DIRECTIONS FOR THIS TASK ::
Retype the listing below word for word, everything from the line containing "Question: Which point is further" down to the line containing "The distance between", with both of those lines included.

Records:
........

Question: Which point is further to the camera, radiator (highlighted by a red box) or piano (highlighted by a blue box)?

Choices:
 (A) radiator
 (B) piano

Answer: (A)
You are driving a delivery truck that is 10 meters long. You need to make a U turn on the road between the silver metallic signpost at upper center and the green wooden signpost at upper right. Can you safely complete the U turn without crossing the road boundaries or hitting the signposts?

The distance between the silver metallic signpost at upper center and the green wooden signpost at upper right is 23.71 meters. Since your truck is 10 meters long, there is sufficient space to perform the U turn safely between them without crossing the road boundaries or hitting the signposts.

........

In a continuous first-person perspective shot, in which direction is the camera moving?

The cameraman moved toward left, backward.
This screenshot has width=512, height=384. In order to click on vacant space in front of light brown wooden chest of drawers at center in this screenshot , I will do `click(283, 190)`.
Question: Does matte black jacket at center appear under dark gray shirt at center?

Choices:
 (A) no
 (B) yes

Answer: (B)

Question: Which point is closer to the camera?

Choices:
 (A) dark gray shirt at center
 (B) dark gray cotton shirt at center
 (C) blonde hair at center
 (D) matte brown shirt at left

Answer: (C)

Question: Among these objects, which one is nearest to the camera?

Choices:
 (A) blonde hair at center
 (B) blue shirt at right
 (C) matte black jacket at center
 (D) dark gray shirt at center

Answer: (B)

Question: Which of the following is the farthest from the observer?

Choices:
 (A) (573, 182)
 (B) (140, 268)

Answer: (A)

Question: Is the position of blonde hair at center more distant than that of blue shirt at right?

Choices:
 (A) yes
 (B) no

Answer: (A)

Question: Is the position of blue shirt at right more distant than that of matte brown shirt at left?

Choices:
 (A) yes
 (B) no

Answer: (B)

........

RESPONSE TO THE TASK ::
Question: Which point is further to the camera, radiator (highlighted by a red box) or piano (highlighted by a blue box)?

Choices:
 (A) radiator
 (B) piano

Answer: (A)
You are driving a delivery truck that is 10 meters long. You need to make a U turn on the road between the silver metallic signpost at upper center and the green wooden signpost at upper right. Can you safely complete the U turn without crossing the road boundaries or hitting the signposts?

The distance between the silver metallic signpost at upper center and the green wooden signpost at upper right is 23.71 meters. Since your truck is 10 meters long, there is sufficient space to perform the U turn safely between them without crossing the road boundaries or hitting the signposts.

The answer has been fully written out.